▸ MATERIAL FOR THE TASK:
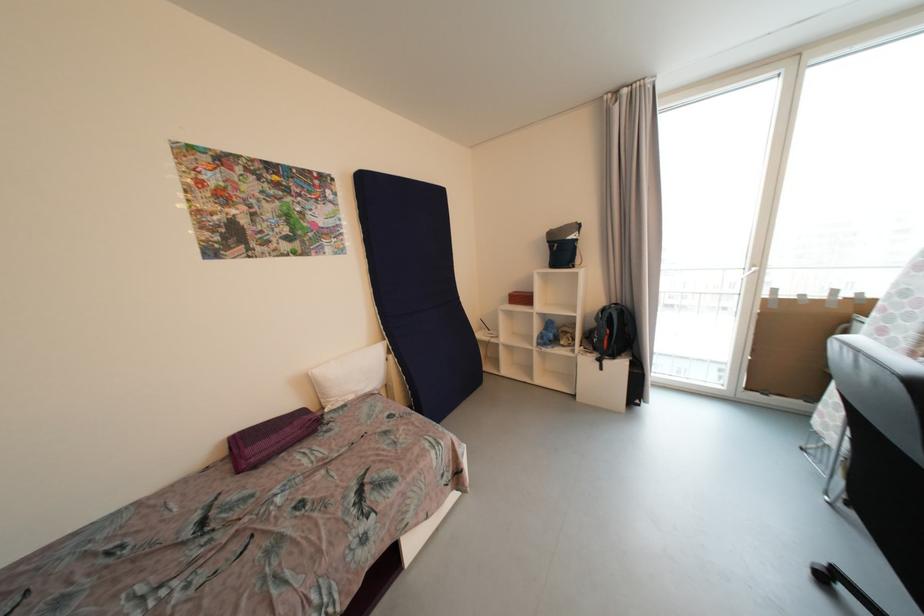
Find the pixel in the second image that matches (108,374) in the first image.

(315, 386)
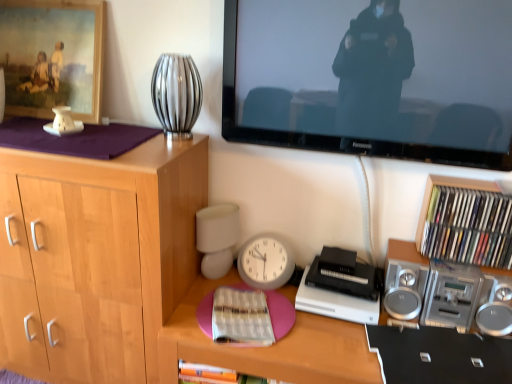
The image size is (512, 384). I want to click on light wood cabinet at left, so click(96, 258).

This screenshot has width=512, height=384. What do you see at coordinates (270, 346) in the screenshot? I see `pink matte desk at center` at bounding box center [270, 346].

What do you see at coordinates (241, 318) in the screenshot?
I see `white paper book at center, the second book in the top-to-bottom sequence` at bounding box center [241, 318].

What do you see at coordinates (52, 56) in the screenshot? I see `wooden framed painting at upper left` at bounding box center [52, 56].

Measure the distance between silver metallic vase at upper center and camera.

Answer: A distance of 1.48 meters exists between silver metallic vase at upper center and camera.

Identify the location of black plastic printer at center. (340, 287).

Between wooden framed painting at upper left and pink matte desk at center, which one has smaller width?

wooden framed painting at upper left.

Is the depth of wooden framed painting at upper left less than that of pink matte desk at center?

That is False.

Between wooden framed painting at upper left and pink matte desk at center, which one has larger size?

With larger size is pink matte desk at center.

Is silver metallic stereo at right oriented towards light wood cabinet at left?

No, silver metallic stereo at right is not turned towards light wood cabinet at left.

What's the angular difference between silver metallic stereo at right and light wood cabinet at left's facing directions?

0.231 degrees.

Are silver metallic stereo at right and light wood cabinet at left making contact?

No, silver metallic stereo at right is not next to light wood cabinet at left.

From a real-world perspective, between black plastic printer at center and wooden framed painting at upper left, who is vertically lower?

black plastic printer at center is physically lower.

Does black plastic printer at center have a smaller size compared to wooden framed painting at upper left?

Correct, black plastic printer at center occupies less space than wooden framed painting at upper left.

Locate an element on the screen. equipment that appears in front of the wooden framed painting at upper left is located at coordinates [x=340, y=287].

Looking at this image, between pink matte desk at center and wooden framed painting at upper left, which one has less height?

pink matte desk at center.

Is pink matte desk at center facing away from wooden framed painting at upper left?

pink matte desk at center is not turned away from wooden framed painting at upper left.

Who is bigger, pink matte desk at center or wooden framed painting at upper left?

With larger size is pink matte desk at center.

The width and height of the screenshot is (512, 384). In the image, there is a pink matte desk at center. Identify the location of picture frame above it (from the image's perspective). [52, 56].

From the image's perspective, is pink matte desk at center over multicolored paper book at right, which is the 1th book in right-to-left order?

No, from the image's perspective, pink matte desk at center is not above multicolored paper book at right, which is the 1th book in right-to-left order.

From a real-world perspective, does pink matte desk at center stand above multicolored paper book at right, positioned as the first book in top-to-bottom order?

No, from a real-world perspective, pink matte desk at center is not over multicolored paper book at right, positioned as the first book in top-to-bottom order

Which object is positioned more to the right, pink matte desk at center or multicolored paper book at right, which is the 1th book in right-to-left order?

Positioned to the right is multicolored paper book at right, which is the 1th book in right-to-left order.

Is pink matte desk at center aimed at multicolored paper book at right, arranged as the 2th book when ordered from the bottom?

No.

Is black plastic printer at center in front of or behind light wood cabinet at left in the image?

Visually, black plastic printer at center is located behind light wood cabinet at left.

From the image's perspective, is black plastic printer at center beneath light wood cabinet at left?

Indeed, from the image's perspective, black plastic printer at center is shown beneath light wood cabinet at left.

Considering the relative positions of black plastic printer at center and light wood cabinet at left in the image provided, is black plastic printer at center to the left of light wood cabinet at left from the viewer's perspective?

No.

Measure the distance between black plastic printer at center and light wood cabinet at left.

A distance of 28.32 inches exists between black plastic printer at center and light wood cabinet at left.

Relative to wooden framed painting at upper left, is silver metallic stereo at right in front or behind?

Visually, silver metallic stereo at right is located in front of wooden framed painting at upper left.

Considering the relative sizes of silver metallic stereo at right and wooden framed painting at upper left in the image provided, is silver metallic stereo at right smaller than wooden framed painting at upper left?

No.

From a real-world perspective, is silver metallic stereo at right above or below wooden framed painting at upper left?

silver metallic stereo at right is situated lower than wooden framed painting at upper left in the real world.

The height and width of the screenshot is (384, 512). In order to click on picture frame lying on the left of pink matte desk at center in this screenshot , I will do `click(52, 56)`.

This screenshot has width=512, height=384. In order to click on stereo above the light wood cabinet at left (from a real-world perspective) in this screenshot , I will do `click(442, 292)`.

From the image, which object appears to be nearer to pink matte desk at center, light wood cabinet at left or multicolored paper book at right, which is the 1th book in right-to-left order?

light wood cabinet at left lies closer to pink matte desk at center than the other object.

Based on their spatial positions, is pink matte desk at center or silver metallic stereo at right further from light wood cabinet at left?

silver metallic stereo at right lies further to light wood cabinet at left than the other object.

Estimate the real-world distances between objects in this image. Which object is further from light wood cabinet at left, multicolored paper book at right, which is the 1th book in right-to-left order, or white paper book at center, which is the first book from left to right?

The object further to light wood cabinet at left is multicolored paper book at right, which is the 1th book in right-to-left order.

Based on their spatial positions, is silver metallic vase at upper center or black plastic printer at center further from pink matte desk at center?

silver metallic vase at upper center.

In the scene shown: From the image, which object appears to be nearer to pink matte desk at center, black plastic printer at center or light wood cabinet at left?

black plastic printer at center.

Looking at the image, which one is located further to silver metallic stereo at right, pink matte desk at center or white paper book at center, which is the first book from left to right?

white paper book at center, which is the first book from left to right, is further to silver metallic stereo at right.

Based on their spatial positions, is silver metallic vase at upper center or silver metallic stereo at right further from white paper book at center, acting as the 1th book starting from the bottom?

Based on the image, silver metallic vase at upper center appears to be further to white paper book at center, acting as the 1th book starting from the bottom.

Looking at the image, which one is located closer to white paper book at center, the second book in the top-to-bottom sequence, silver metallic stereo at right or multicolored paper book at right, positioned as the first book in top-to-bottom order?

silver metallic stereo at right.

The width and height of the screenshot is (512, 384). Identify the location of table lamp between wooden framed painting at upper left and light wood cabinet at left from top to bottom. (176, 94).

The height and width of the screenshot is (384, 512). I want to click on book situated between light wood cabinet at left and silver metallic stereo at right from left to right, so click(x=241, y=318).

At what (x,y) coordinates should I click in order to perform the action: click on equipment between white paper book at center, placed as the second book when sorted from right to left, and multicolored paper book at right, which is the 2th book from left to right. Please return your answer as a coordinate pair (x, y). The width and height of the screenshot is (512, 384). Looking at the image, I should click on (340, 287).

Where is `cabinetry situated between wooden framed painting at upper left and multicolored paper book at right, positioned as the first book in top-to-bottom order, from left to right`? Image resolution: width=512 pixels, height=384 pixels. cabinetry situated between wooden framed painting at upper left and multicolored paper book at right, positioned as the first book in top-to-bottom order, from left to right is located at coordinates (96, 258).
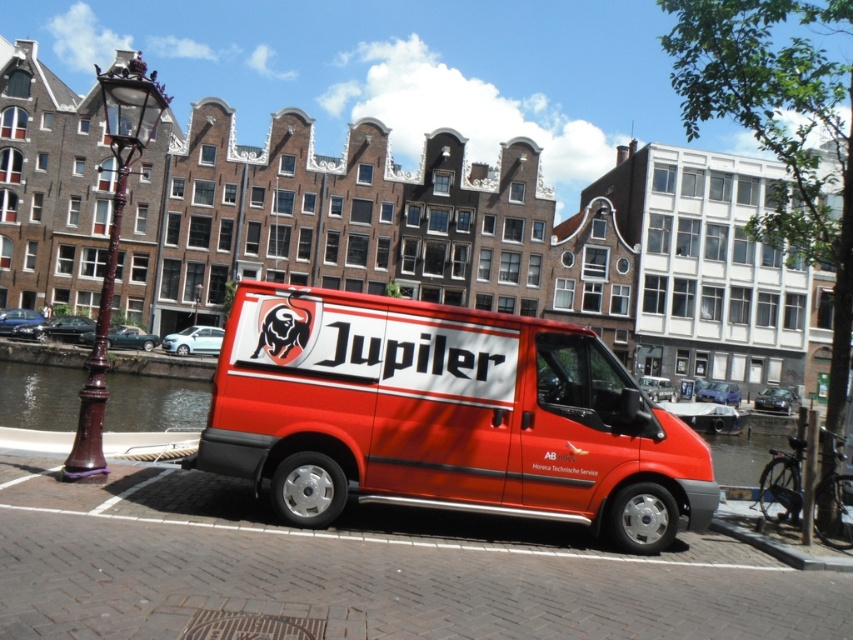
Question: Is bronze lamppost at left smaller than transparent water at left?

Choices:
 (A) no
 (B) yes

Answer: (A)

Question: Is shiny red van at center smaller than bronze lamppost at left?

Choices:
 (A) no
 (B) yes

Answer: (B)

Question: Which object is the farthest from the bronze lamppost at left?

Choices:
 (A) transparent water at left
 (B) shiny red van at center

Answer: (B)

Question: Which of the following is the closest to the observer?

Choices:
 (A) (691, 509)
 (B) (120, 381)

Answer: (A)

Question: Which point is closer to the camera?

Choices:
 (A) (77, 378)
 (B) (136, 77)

---

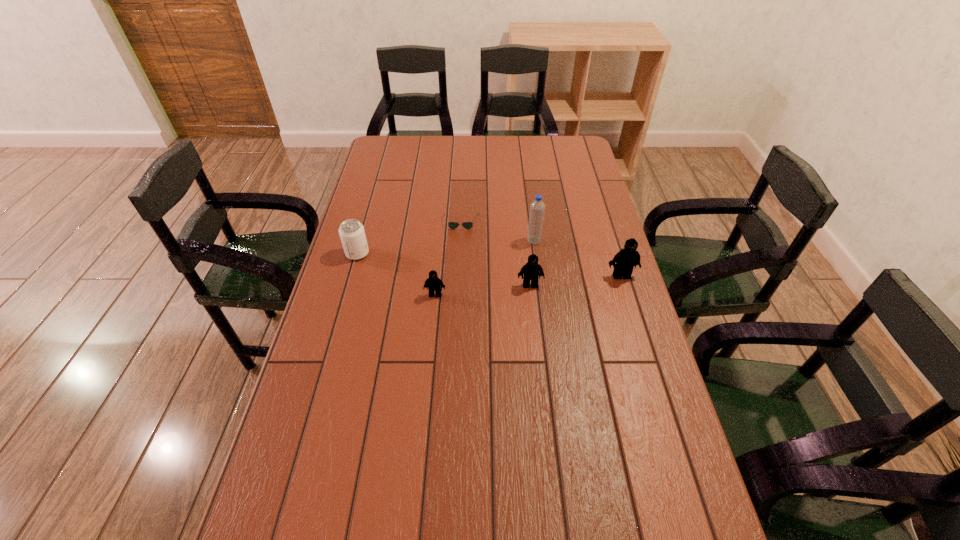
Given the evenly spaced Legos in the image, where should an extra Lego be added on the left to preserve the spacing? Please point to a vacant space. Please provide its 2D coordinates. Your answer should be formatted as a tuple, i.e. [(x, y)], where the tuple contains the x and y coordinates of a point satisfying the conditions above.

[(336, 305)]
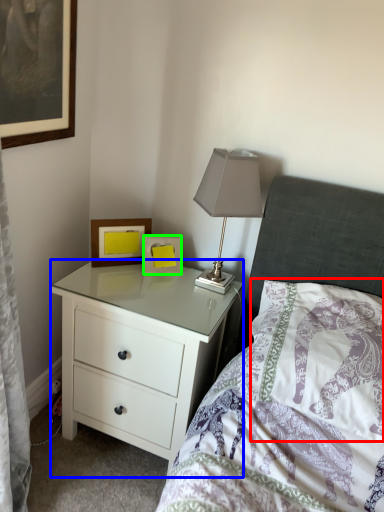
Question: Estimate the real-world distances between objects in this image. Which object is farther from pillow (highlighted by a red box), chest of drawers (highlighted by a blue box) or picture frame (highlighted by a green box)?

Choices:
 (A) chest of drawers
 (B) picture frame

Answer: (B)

==

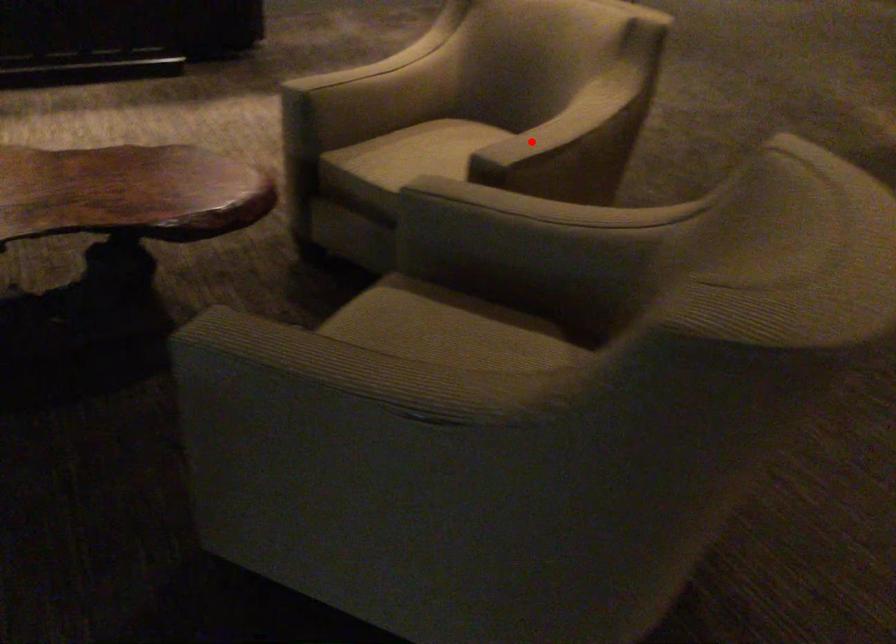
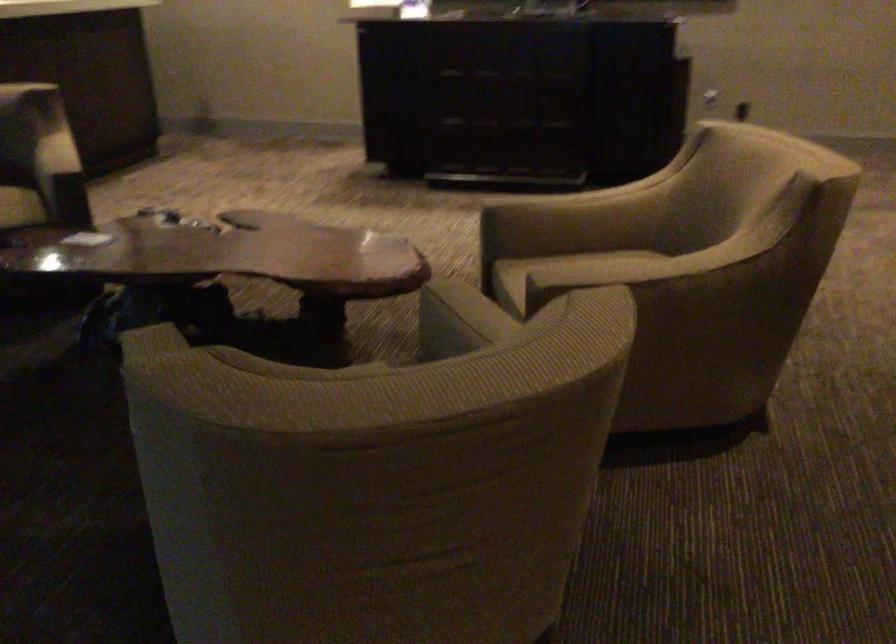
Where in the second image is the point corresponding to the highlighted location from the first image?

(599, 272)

▸ AIM OF THE TASK: Copy out each line above that contains the word "bronze".

▸ RESPONSE BELOW:
Question: Is bronze lamppost at left smaller than transparent water at left?
Question: Is shiny red van at center smaller than bronze lamppost at left?
Question: Which object is the farthest from the bronze lamppost at left?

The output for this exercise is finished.